● Requirement
Every entry in the data that follows should come back exactly, pictures aside.

● Task data
******
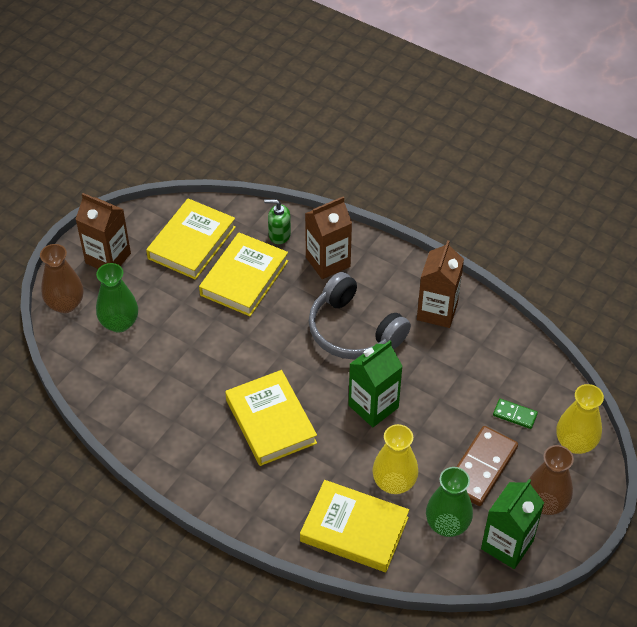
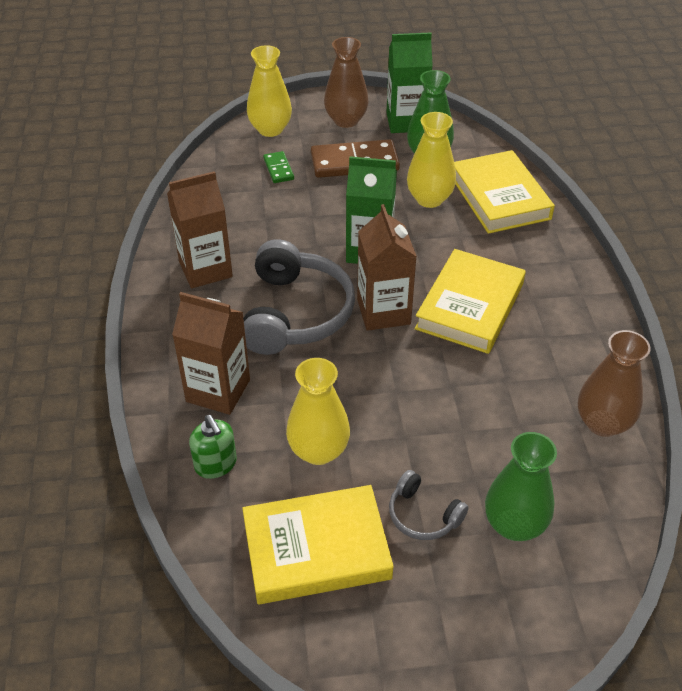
camera: 130 degrees left, 5 degrees down
(65, 304) = (558, 613): brown vase -> brown vase (602, 423)
(108, 258) = (439, 629): brown carton -> brown carton (383, 312)
(164, 292) = (423, 515): none -> grey headphones
(244, 278) = (318, 450): yellow book -> yellow vase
******
● Reply
camera: 130 degrees left, 5 degrees down
(65, 304) = (558, 613): brown vase -> brown vase (602, 423)
(108, 258) = (439, 629): brown carton -> brown carton (383, 312)
(164, 292) = (423, 515): none -> grey headphones
(244, 278) = (318, 450): yellow book -> yellow vase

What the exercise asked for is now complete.